EXERCISE AIM: Every line between the top of the data below and the line with "R9: 3.6k (n1, n4) -> none", both ends included, must be retyped exactly.

INPUT DATA:
##########

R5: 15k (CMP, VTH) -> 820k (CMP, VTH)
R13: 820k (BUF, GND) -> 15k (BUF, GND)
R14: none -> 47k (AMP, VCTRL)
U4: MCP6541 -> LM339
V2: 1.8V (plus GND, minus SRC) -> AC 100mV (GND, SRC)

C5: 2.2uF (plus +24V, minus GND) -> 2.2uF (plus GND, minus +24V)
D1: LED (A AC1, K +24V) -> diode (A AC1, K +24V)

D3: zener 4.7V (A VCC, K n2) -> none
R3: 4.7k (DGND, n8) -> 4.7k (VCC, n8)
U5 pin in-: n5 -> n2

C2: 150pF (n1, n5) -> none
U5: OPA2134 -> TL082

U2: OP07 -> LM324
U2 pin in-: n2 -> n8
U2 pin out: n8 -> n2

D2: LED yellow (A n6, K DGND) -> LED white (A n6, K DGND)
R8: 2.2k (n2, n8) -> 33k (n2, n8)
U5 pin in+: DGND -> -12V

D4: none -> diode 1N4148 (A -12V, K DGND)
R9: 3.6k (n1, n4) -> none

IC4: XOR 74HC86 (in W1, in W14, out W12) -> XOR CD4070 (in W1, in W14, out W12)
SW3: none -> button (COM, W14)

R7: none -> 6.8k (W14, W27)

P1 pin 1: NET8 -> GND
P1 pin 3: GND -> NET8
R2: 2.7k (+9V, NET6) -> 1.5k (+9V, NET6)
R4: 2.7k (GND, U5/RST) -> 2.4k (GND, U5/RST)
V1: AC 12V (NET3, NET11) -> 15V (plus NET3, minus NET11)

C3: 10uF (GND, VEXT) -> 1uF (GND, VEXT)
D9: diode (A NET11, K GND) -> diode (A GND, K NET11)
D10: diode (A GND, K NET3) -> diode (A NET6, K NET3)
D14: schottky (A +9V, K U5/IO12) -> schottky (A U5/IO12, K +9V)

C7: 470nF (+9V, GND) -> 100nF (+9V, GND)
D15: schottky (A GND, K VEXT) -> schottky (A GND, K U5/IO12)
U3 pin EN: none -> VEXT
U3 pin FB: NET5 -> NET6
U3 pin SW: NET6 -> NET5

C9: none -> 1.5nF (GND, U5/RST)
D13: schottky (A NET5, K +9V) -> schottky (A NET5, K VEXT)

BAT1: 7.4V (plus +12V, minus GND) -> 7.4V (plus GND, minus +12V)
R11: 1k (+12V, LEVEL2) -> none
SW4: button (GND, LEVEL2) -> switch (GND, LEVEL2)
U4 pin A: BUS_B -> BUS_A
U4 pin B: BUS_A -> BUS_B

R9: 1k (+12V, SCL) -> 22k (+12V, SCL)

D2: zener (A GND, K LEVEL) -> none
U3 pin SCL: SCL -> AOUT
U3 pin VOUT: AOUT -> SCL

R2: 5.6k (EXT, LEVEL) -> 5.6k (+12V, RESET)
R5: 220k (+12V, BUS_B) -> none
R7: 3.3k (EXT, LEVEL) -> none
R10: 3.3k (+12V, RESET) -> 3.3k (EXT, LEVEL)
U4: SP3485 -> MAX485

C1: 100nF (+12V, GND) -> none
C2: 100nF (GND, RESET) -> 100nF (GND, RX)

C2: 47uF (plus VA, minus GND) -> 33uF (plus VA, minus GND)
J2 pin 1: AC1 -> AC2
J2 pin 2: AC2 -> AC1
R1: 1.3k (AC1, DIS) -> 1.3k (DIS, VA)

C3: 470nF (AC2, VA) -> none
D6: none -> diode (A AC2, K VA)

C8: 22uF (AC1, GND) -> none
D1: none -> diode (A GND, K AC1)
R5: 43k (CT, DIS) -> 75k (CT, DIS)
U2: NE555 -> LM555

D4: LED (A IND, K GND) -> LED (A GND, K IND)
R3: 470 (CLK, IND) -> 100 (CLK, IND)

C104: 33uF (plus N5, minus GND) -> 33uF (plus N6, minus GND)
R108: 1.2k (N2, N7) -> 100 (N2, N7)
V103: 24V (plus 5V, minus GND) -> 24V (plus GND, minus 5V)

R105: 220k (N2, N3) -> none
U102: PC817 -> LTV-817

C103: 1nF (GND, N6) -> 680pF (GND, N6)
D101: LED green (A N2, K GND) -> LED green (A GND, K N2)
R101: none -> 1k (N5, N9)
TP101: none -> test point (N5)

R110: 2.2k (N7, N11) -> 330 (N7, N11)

##########

SOLUTION FOR THIS TASK:
R5: 15k (CMP, VTH) -> 820k (CMP, VTH)
R13: 820k (BUF, GND) -> 15k (BUF, GND)
R14: none -> 47k (AMP, VCTRL)
U4: MCP6541 -> LM339
V2: 1.8V (plus GND, minus SRC) -> AC 100mV (GND, SRC)

C5: 2.2uF (plus +24V, minus GND) -> 2.2uF (plus GND, minus +24V)
D1: LED (A AC1, K +24V) -> diode (A AC1, K +24V)

D3: zener 4.7V (A VCC, K n2) -> none
R3: 4.7k (DGND, n8) -> 4.7k (VCC, n8)
U5 pin in-: n5 -> n2

C2: 150pF (n1, n5) -> none
U5: OPA2134 -> TL082

U2: OP07 -> LM324
U2 pin in-: n2 -> n8
U2 pin out: n8 -> n2

D2: LED yellow (A n6, K DGND) -> LED white (A n6, K DGND)
R8: 2.2k (n2, n8) -> 33k (n2, n8)
U5 pin in+: DGND -> -12V

D4: none -> diode 1N4148 (A -12V, K DGND)
R9: 3.6k (n1, n4) -> none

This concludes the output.